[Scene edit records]

-- Opening Marker --

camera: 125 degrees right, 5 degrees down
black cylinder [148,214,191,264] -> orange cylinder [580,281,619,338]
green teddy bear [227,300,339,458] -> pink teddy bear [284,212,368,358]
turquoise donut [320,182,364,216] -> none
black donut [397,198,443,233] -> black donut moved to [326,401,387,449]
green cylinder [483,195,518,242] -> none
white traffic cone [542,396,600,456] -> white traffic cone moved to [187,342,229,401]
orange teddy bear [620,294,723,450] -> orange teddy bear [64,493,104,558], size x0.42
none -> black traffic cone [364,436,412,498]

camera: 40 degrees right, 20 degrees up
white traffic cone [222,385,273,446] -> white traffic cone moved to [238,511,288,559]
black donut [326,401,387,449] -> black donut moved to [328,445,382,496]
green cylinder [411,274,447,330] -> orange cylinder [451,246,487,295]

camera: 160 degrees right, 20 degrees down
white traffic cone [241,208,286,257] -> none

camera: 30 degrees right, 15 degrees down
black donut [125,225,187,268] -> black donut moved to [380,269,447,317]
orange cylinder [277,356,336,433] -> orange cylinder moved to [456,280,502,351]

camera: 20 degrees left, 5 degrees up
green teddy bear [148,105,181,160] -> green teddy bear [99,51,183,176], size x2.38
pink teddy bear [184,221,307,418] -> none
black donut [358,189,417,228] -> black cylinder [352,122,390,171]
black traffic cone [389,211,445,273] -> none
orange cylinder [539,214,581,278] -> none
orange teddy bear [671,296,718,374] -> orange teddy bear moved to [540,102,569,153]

-- Closing Marker --

→ **Task prompt**
Which lines in the data above hold the string "green"? Show each one.

→ **Answer box**
green teddy bear [227,300,339,458] -> pink teddy bear [284,212,368,358]
green cylinder [483,195,518,242] -> none
green cylinder [411,274,447,330] -> orange cylinder [451,246,487,295]
green teddy bear [148,105,181,160] -> green teddy bear [99,51,183,176], size x2.38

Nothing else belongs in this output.